*Records from a data collection:*
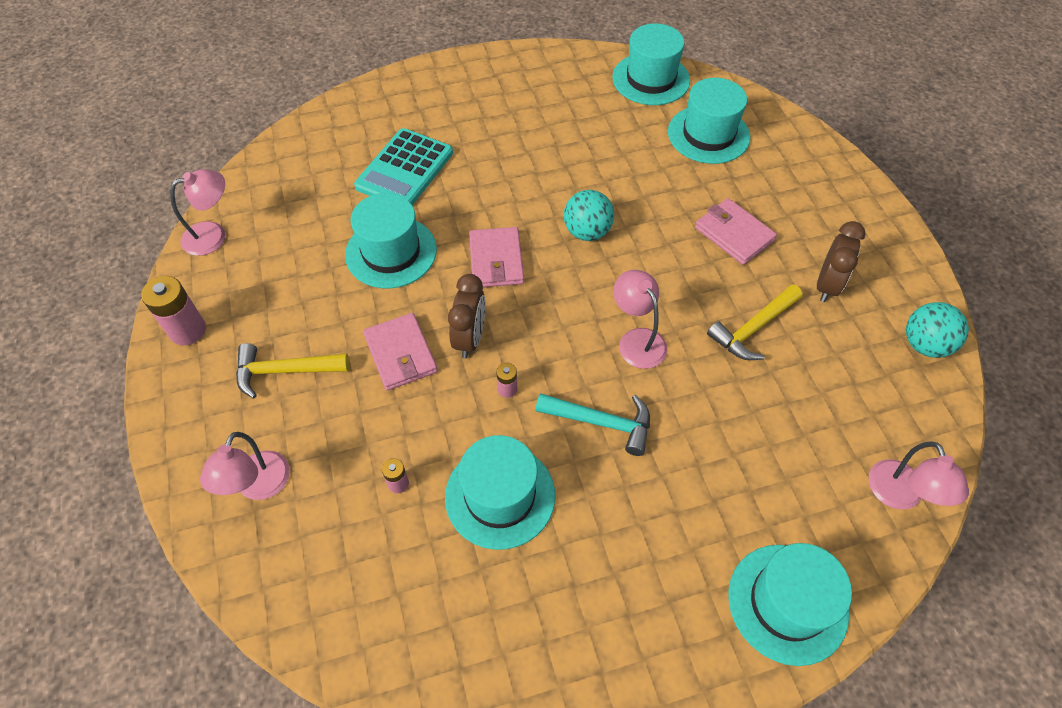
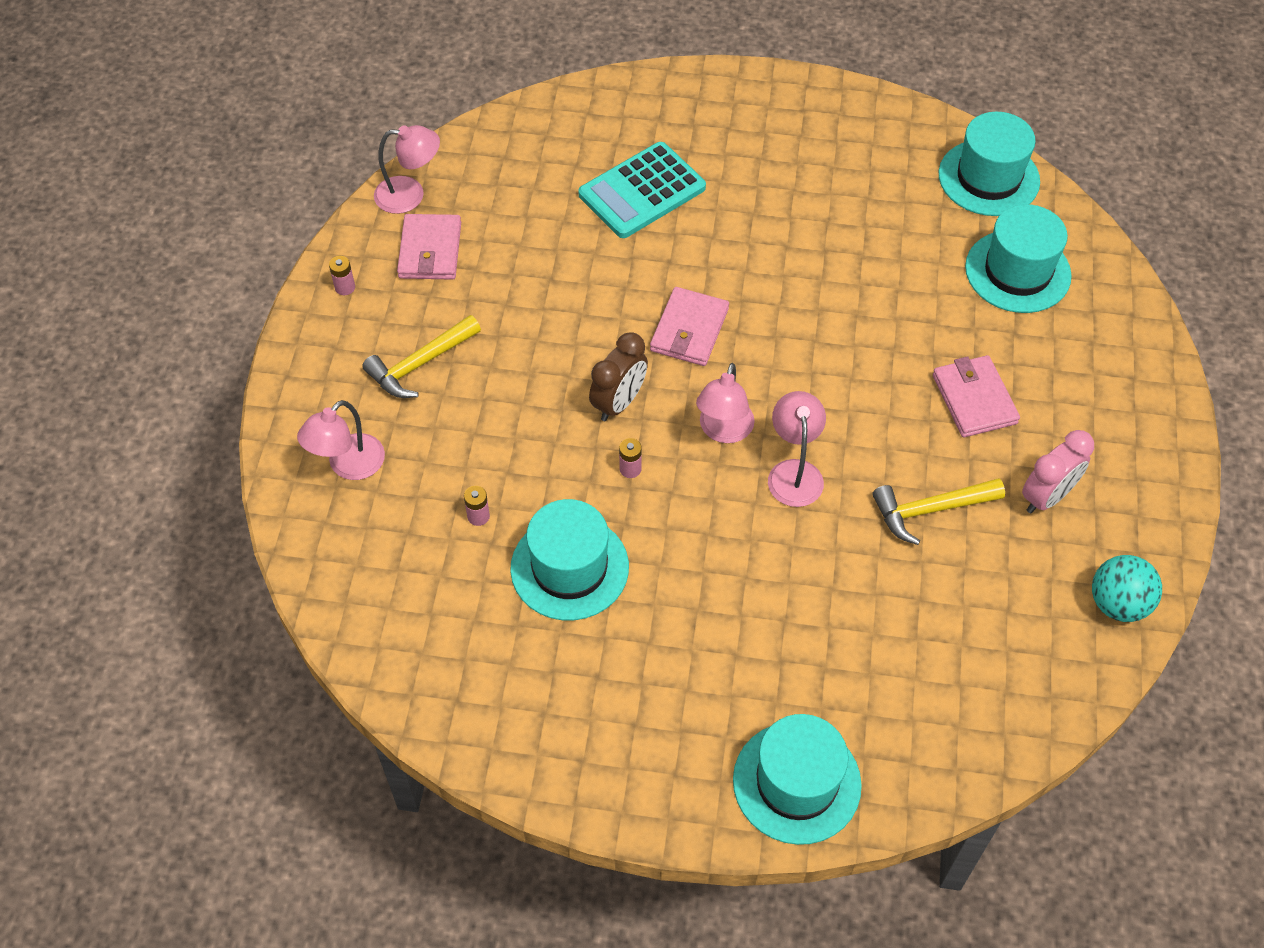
camera: 25 degrees right, 0 degrees up
(188, 330) = (345, 287): pink battery -> pink battery, size x0.52
(284, 371) = (420, 364): yellow hammer -> yellow hammer turned 60 degrees counterclockwise
(391, 252) = (582, 280): turquoise hat -> none
(401, 354) = (541, 391): pink wallet -> pink wallet (430, 250)
(587, 232) = (806, 335): turquoise ball -> none
(601, 422) = (708, 540): turquoise hammer -> none
(827, 285) = (1047, 497): brown clock -> pink clock
(900, 496) = (980, 738): pink lamp -> pink lamp (723, 431)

*Problem requirements:* Copy every line of the entries above in which "none" occurs.

*Answer to this exercise:*
(391, 252) = (582, 280): turquoise hat -> none
(587, 232) = (806, 335): turquoise ball -> none
(601, 422) = (708, 540): turquoise hammer -> none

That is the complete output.